Records for processing
::::::::

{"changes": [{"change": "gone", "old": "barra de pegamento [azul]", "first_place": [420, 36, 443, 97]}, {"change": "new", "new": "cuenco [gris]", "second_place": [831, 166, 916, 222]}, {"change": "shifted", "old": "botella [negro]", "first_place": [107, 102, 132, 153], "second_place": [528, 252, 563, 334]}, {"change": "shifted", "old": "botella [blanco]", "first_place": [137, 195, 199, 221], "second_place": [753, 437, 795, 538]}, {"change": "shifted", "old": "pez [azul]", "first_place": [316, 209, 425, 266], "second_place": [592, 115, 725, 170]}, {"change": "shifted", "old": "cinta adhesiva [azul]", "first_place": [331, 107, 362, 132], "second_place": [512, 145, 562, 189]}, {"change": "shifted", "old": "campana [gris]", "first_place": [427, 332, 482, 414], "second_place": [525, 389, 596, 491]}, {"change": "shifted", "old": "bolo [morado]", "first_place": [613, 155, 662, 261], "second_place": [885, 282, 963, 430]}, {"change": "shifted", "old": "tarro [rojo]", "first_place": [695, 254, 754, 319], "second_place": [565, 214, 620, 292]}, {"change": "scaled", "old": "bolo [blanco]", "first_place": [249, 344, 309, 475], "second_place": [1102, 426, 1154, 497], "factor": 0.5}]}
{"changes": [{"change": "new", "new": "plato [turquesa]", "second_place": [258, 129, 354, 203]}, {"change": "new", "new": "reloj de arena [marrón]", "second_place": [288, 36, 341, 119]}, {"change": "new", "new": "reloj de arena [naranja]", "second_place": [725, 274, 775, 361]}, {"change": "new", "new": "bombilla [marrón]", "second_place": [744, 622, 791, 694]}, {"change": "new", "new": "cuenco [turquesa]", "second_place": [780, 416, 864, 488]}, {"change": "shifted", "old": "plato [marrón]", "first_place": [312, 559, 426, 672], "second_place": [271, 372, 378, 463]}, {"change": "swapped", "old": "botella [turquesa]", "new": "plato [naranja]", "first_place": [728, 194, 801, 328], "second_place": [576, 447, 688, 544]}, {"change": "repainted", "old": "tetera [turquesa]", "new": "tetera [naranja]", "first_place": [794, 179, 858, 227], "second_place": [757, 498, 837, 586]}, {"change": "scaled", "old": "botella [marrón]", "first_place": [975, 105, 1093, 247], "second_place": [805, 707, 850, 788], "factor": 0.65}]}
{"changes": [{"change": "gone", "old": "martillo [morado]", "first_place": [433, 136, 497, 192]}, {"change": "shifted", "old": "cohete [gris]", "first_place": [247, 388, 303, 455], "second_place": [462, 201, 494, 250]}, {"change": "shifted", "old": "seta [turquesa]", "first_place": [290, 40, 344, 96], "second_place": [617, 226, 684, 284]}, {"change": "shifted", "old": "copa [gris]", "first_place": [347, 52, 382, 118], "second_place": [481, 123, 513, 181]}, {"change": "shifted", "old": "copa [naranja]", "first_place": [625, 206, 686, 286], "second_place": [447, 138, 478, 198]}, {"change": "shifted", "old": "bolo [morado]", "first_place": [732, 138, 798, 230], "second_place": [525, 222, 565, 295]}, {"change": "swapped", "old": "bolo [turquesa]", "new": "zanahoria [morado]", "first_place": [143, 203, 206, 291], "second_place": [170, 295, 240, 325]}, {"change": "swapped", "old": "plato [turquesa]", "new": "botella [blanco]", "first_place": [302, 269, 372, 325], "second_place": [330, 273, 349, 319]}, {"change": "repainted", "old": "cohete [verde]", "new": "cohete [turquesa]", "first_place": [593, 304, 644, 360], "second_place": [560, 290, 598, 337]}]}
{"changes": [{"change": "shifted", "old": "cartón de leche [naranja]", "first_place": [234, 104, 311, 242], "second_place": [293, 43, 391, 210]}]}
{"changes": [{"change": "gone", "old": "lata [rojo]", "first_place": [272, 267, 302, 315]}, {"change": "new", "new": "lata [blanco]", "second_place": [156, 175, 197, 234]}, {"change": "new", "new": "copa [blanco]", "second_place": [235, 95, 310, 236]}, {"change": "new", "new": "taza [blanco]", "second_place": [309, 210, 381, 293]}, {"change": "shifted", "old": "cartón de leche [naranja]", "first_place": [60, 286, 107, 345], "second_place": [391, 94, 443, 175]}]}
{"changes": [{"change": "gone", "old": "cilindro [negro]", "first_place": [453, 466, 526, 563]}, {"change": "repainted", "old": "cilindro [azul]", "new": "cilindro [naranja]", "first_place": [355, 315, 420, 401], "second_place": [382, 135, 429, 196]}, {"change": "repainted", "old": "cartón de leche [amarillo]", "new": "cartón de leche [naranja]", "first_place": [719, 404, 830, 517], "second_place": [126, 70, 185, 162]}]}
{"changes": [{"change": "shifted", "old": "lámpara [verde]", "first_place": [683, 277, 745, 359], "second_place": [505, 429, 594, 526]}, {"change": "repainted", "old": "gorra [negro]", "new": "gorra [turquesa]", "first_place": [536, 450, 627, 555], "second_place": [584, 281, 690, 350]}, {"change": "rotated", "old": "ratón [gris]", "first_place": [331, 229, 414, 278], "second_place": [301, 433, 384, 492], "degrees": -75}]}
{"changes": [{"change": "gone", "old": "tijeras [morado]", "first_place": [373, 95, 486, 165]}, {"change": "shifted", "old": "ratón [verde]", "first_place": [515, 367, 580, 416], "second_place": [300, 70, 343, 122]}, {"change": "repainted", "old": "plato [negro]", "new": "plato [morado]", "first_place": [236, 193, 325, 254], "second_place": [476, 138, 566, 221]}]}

::::::::

Exercise brief
From the first line to the last, retype the records exactly.

Output of the task
{"changes": [{"change": "gone", "old": "barra de pegamento [azul]", "first_place": [420, 36, 443, 97]}, {"change": "new", "new": "cuenco [gris]", "second_place": [831, 166, 916, 222]}, {"change": "shifted", "old": "botella [negro]", "first_place": [107, 102, 132, 153], "second_place": [528, 252, 563, 334]}, {"change": "shifted", "old": "botella [blanco]", "first_place": [137, 195, 199, 221], "second_place": [753, 437, 795, 538]}, {"change": "shifted", "old": "pez [azul]", "first_place": [316, 209, 425, 266], "second_place": [592, 115, 725, 170]}, {"change": "shifted", "old": "cinta adhesiva [azul]", "first_place": [331, 107, 362, 132], "second_place": [512, 145, 562, 189]}, {"change": "shifted", "old": "campana [gris]", "first_place": [427, 332, 482, 414], "second_place": [525, 389, 596, 491]}, {"change": "shifted", "old": "bolo [morado]", "first_place": [613, 155, 662, 261], "second_place": [885, 282, 963, 430]}, {"change": "shifted", "old": "tarro [rojo]", "first_place": [695, 254, 754, 319], "second_place": [565, 214, 620, 292]}, {"change": "scaled", "old": "bolo [blanco]", "first_place": [249, 344, 309, 475], "second_place": [1102, 426, 1154, 497], "factor": 0.5}]}
{"changes": [{"change": "new", "new": "plato [turquesa]", "second_place": [258, 129, 354, 203]}, {"change": "new", "new": "reloj de arena [marrón]", "second_place": [288, 36, 341, 119]}, {"change": "new", "new": "reloj de arena [naranja]", "second_place": [725, 274, 775, 361]}, {"change": "new", "new": "bombilla [marrón]", "second_place": [744, 622, 791, 694]}, {"change": "new", "new": "cuenco [turquesa]", "second_place": [780, 416, 864, 488]}, {"change": "shifted", "old": "plato [marrón]", "first_place": [312, 559, 426, 672], "second_place": [271, 372, 378, 463]}, {"change": "swapped", "old": "botella [turquesa]", "new": "plato [naranja]", "first_place": [728, 194, 801, 328], "second_place": [576, 447, 688, 544]}, {"change": "repainted", "old": "tetera [turquesa]", "new": "tetera [naranja]", "first_place": [794, 179, 858, 227], "second_place": [757, 498, 837, 586]}, {"change": "scaled", "old": "botella [marrón]", "first_place": [975, 105, 1093, 247], "second_place": [805, 707, 850, 788], "factor": 0.65}]}
{"changes": [{"change": "gone", "old": "martillo [morado]", "first_place": [433, 136, 497, 192]}, {"change": "shifted", "old": "cohete [gris]", "first_place": [247, 388, 303, 455], "second_place": [462, 201, 494, 250]}, {"change": "shifted", "old": "seta [turquesa]", "first_place": [290, 40, 344, 96], "second_place": [617, 226, 684, 284]}, {"change": "shifted", "old": "copa [gris]", "first_place": [347, 52, 382, 118], "second_place": [481, 123, 513, 181]}, {"change": "shifted", "old": "copa [naranja]", "first_place": [625, 206, 686, 286], "second_place": [447, 138, 478, 198]}, {"change": "shifted", "old": "bolo [morado]", "first_place": [732, 138, 798, 230], "second_place": [525, 222, 565, 295]}, {"change": "swapped", "old": "bolo [turquesa]", "new": "zanahoria [morado]", "first_place": [143, 203, 206, 291], "second_place": [170, 295, 240, 325]}, {"change": "swapped", "old": "plato [turquesa]", "new": "botella [blanco]", "first_place": [302, 269, 372, 325], "second_place": [330, 273, 349, 319]}, {"change": "repainted", "old": "cohete [verde]", "new": "cohete [turquesa]", "first_place": [593, 304, 644, 360], "second_place": [560, 290, 598, 337]}]}
{"changes": [{"change": "shifted", "old": "cartón de leche [naranja]", "first_place": [234, 104, 311, 242], "second_place": [293, 43, 391, 210]}]}
{"changes": [{"change": "gone", "old": "lata [rojo]", "first_place": [272, 267, 302, 315]}, {"change": "new", "new": "lata [blanco]", "second_place": [156, 175, 197, 234]}, {"change": "new", "new": "copa [blanco]", "second_place": [235, 95, 310, 236]}, {"change": "new", "new": "taza [blanco]", "second_place": [309, 210, 381, 293]}, {"change": "shifted", "old": "cartón de leche [naranja]", "first_place": [60, 286, 107, 345], "second_place": [391, 94, 443, 175]}]}
{"changes": [{"change": "gone", "old": "cilindro [negro]", "first_place": [453, 466, 526, 563]}, {"change": "repainted", "old": "cilindro [azul]", "new": "cilindro [naranja]", "first_place": [355, 315, 420, 401], "second_place": [382, 135, 429, 196]}, {"change": "repainted", "old": "cartón de leche [amarillo]", "new": "cartón de leche [naranja]", "first_place": [719, 404, 830, 517], "second_place": [126, 70, 185, 162]}]}
{"changes": [{"change": "shifted", "old": "lámpara [verde]", "first_place": [683, 277, 745, 359], "second_place": [505, 429, 594, 526]}, {"change": "repainted", "old": "gorra [negro]", "new": "gorra [turquesa]", "first_place": [536, 450, 627, 555], "second_place": [584, 281, 690, 350]}, {"change": "rotated", "old": "ratón [gris]", "first_place": [331, 229, 414, 278], "second_place": [301, 433, 384, 492], "degrees": -75}]}
{"changes": [{"change": "gone", "old": "tijeras [morado]", "first_place": [373, 95, 486, 165]}, {"change": "shifted", "old": "ratón [verde]", "first_place": [515, 367, 580, 416], "second_place": [300, 70, 343, 122]}, {"change": "repainted", "old": "plato [negro]", "new": "plato [morado]", "first_place": [236, 193, 325, 254], "second_place": [476, 138, 566, 221]}]}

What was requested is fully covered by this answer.